# Task brief
Please print, exactly, only the lines in the entries below from the line that has "camera: 30 degrees right, 20 degrees up" through the line that has "(481, 420) = (507, 278): turquoise". Pictures don't go in.

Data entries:
Start of Block
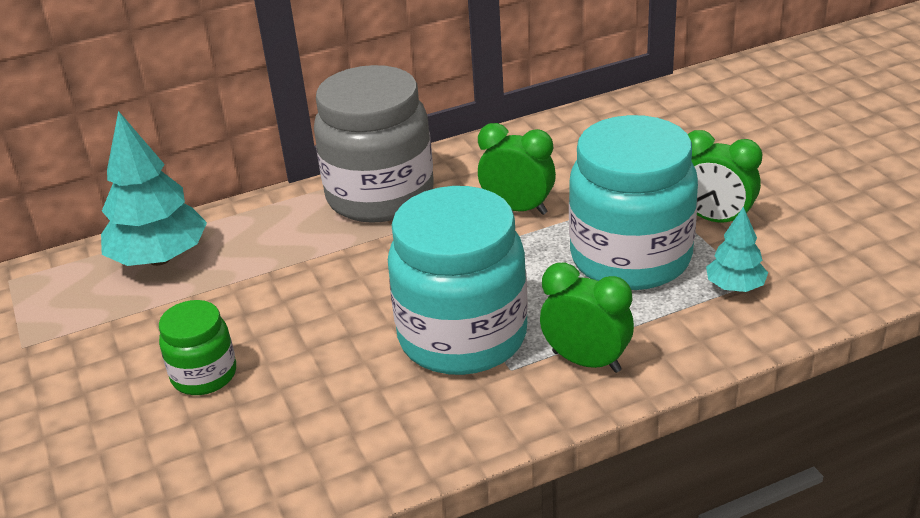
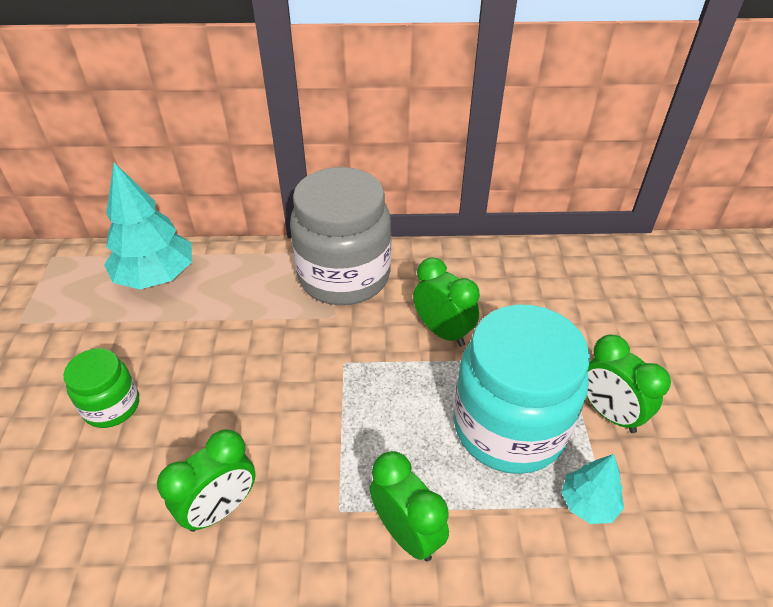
camera: 20 degrees right, 10 degrees up
(391, 407) = (220, 508): none -> green clock
(462, 337) = (321, 455): turquoise jar -> none

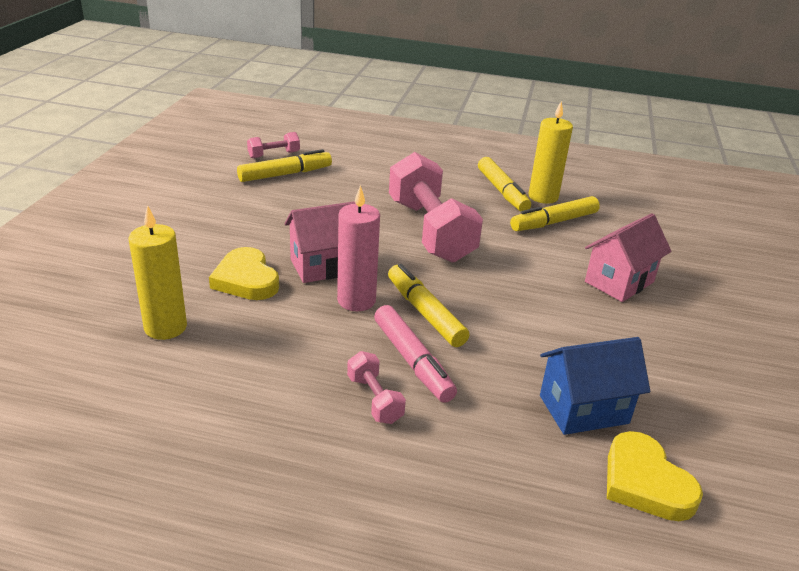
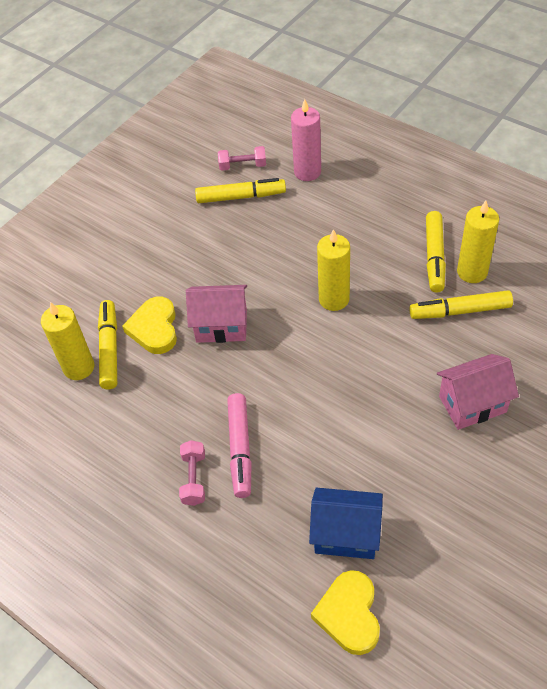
camera: 30 degrees right, 20 degrees up
(356, 300) = (228, 372): pink candle -> pink candle (307, 172)
(425, 313) = (277, 399): yellow marker -> yellow marker (110, 349)
(430, 230) = (334, 299): pink dumbbell -> yellow candle

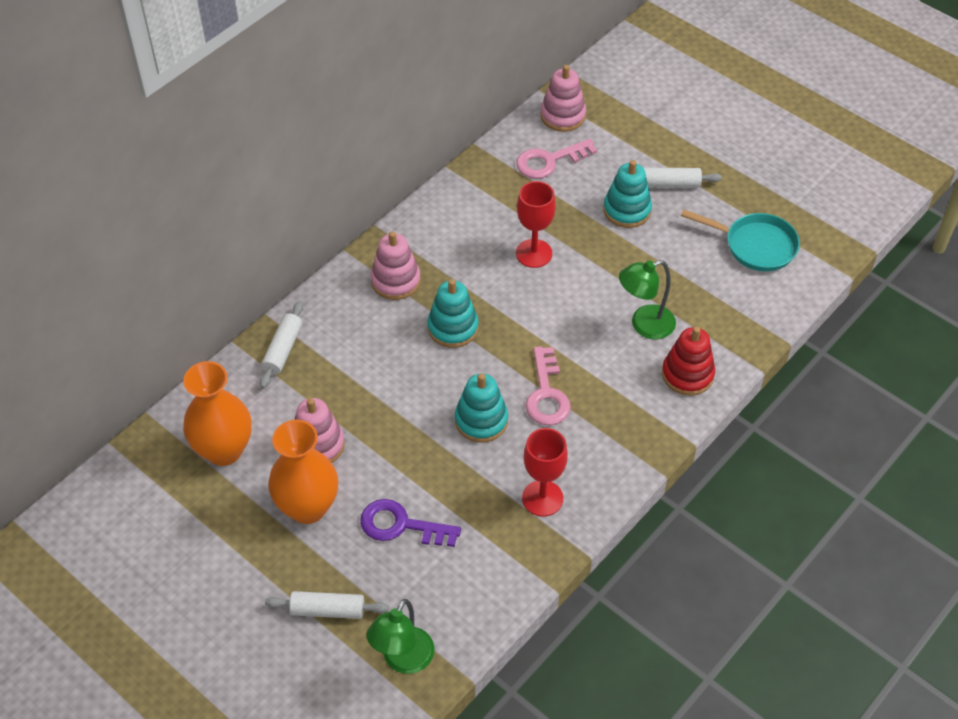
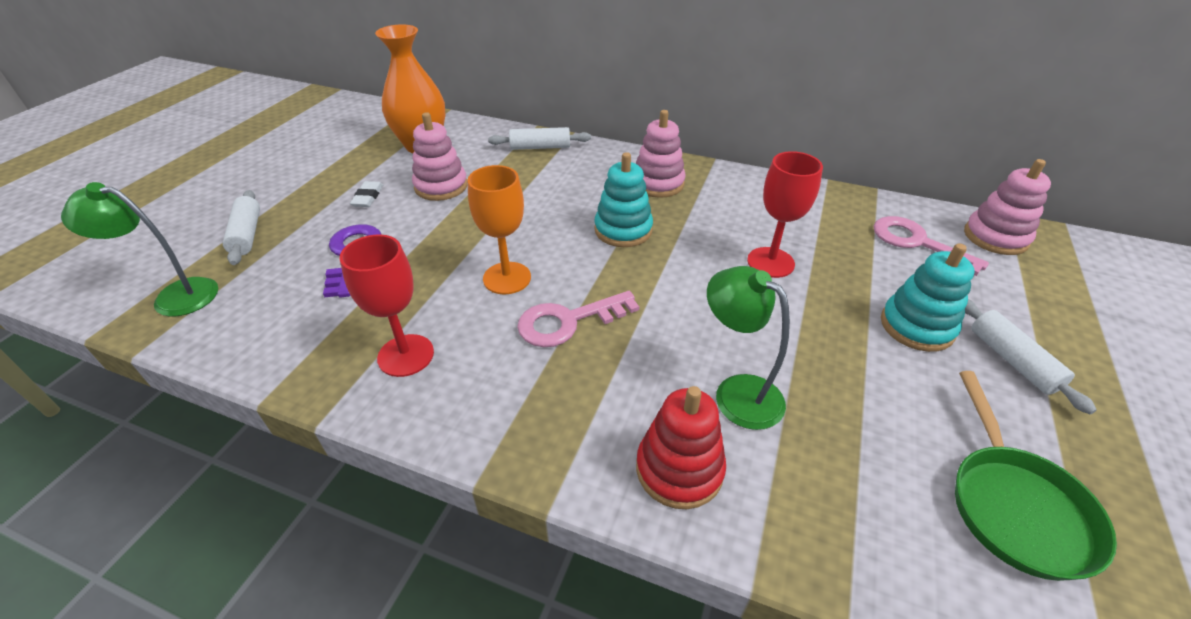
camera: 70 degrees right, 10 degrees down
(308, 507) = (368, 197): orange vase -> white eraser
(481, 420) = (507, 278): turquoise stacking toy -> orange goblet
(755, 246) = (1015, 506): turquoise pan -> green pan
End of Block
# Answer section
camera: 30 degrees right, 20 degrees up
(356, 300) = (228, 372): pink candle -> pink candle (307, 172)
(425, 313) = (277, 399): yellow marker -> yellow marker (110, 349)
(430, 230) = (334, 299): pink dumbbell -> yellow candle

camera: 70 degrees right, 10 degrees down
(308, 507) = (368, 197): orange vase -> white eraser
(481, 420) = (507, 278): turquoise stacking toy -> orange goblet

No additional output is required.